**Instructions to follow:**
Task for the records below: copy exactly, and only, the line containing "U1 pin VIN: +12V -> +24V" and every line after it to the end, with pictures left out.

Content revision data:
=== Begin Enclosure ===
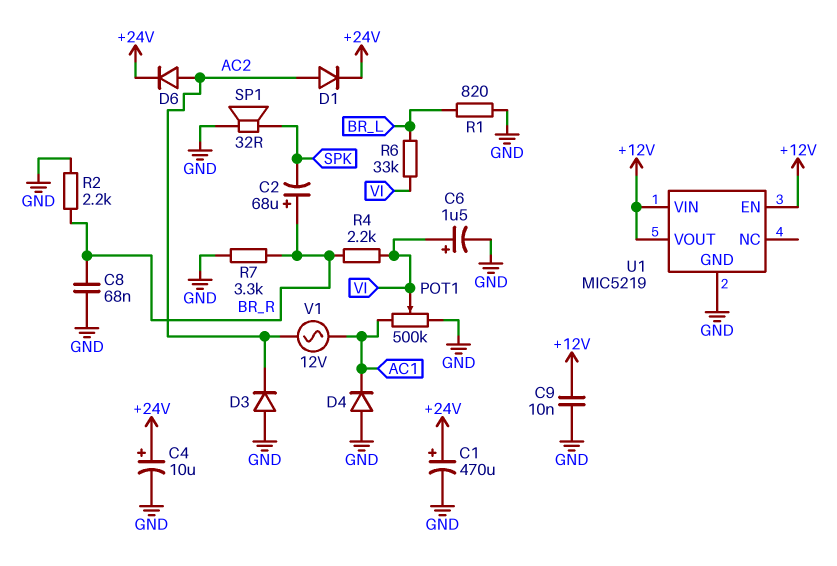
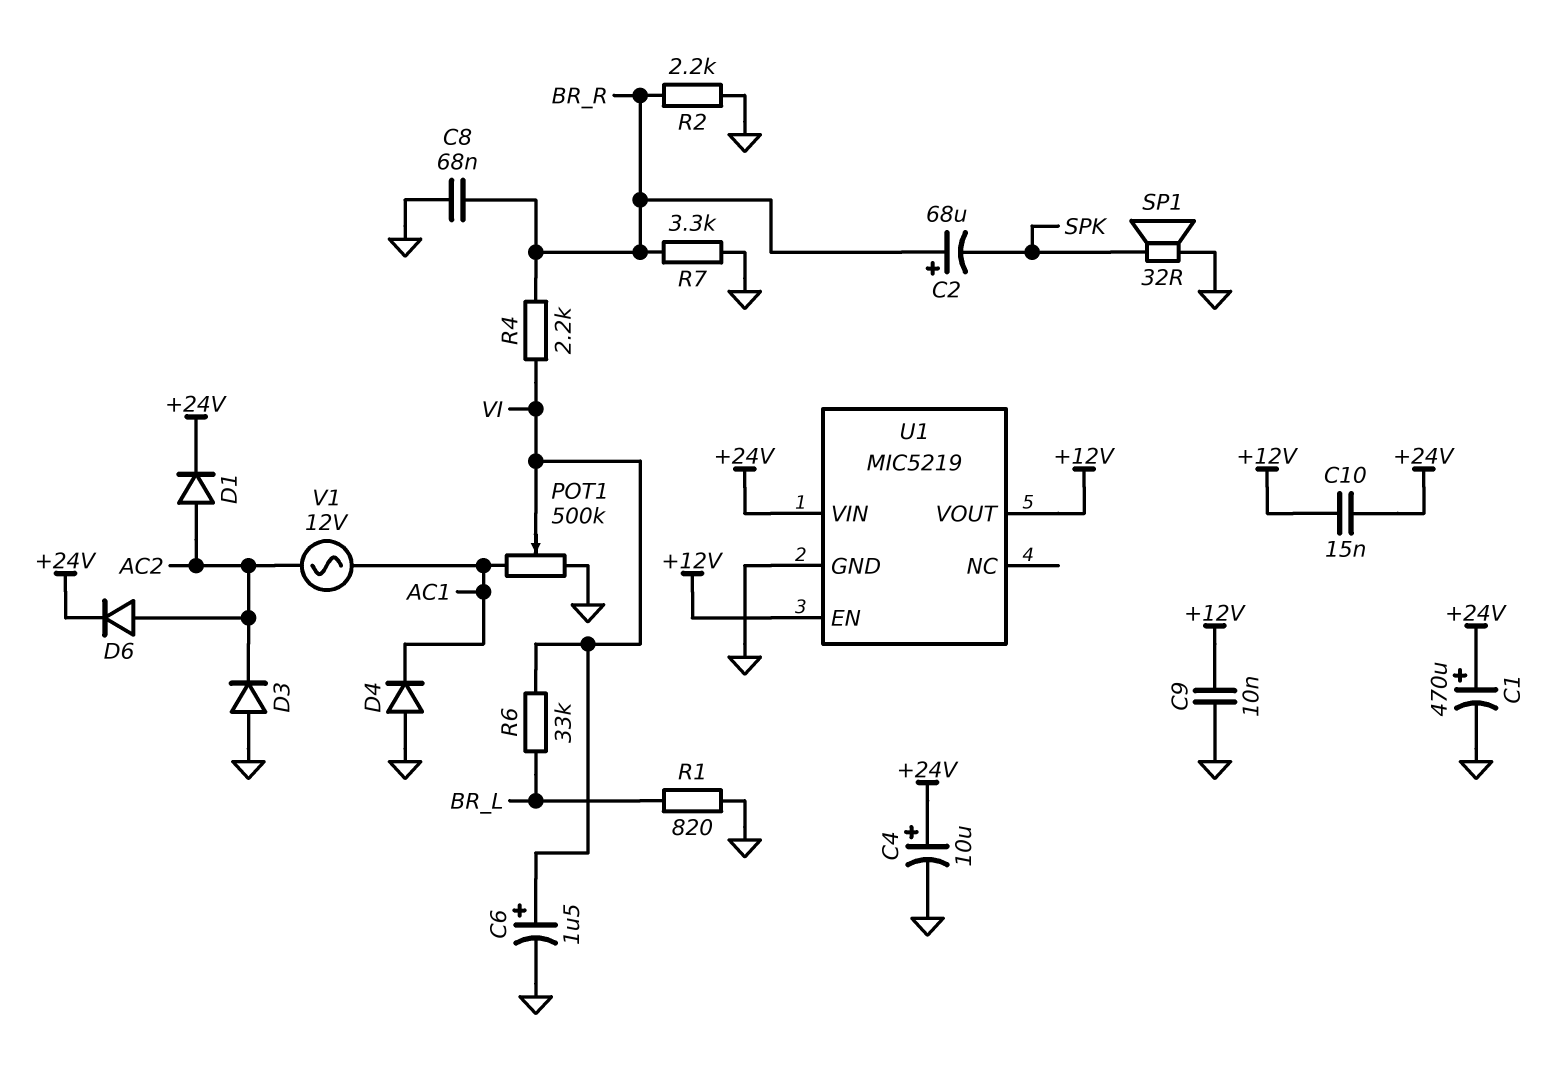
C10: none -> 15nF (+12V, +24V)
U1 pin VIN: +12V -> +24V

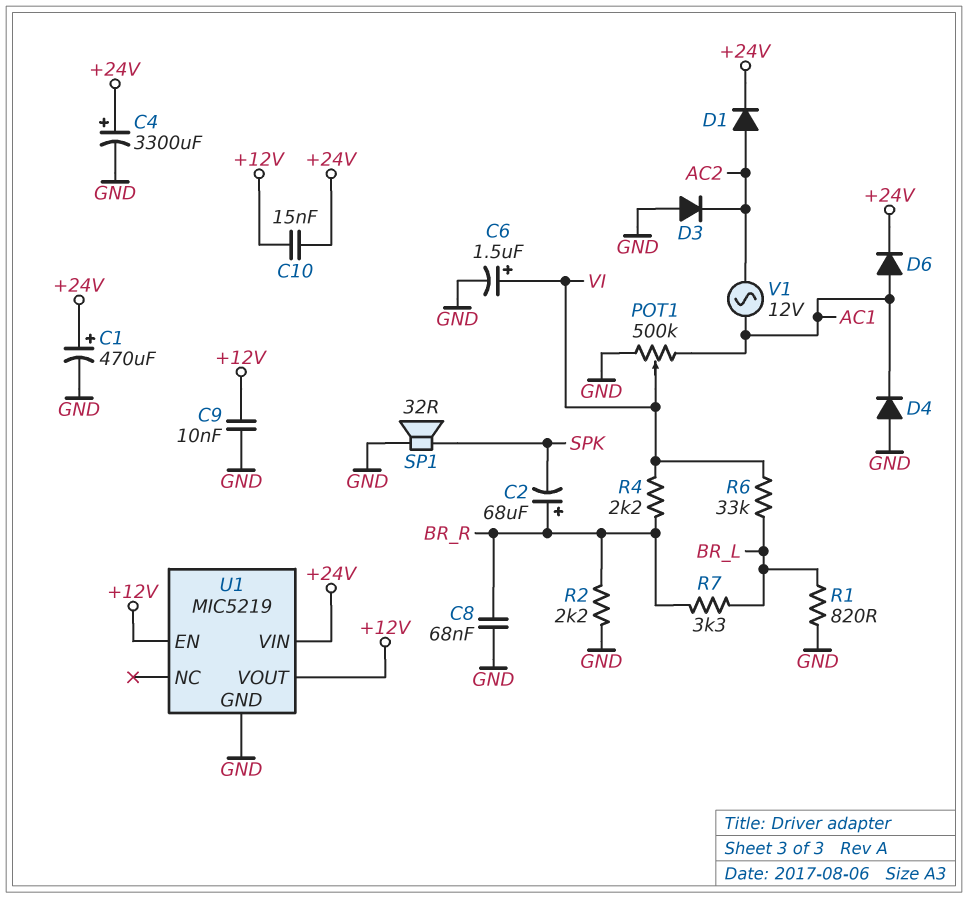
C4: 10uF (plus +24V, minus GND) -> 3300uF (plus +24V, minus GND)
D6: diode (A AC2, K +24V) -> diode (A AC1, K +24V)
R7: 3.3k (BR_R, GND) -> 3.3k (BR_L, BR_R)

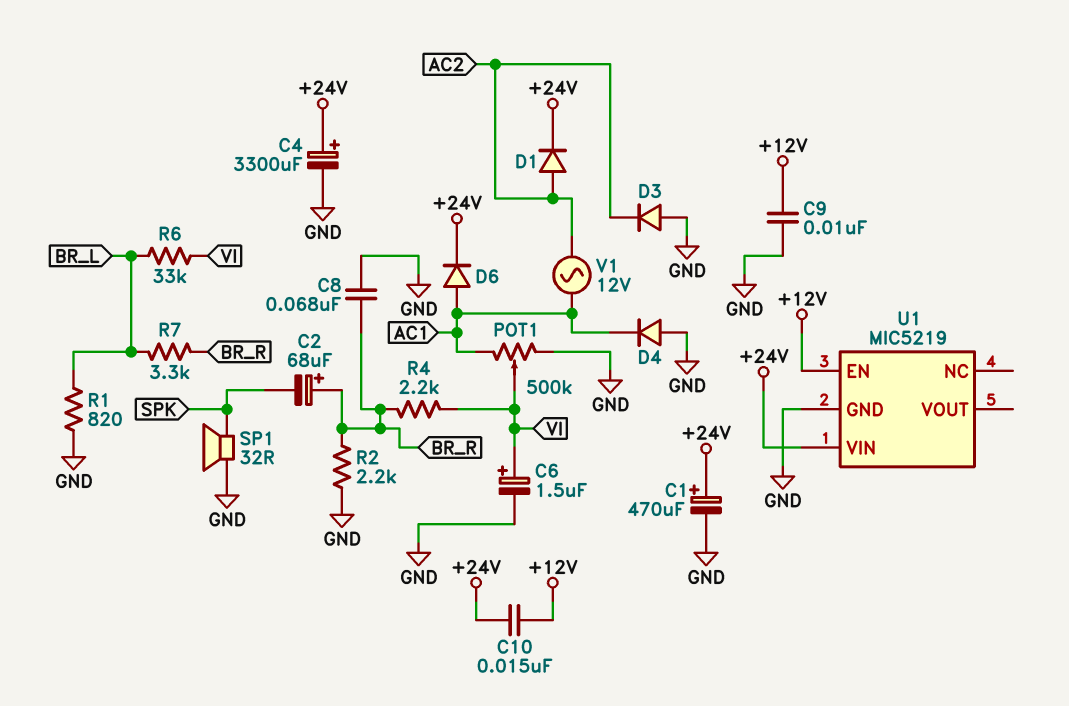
U1 pin VOUT: +12V -> none

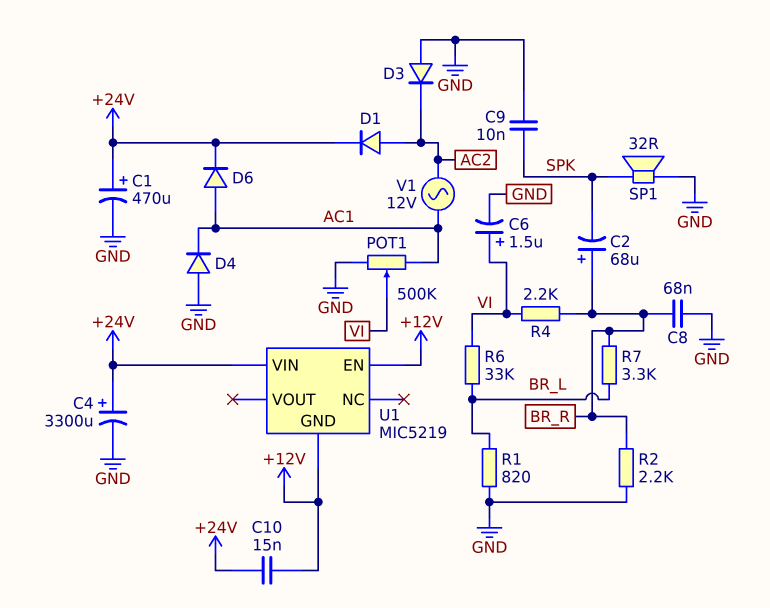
C9: 10nF (+12V, GND) -> 10nF (GND, SPK)
U1 pin GND: GND -> +12V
=== End Enclosure ===
**Expected output:**
U1 pin VIN: +12V -> +24V

C4: 10uF (plus +24V, minus GND) -> 3300uF (plus +24V, minus GND)
D6: diode (A AC2, K +24V) -> diode (A AC1, K +24V)
R7: 3.3k (BR_R, GND) -> 3.3k (BR_L, BR_R)

U1 pin VOUT: +12V -> none

C9: 10nF (+12V, GND) -> 10nF (GND, SPK)
U1 pin GND: GND -> +12V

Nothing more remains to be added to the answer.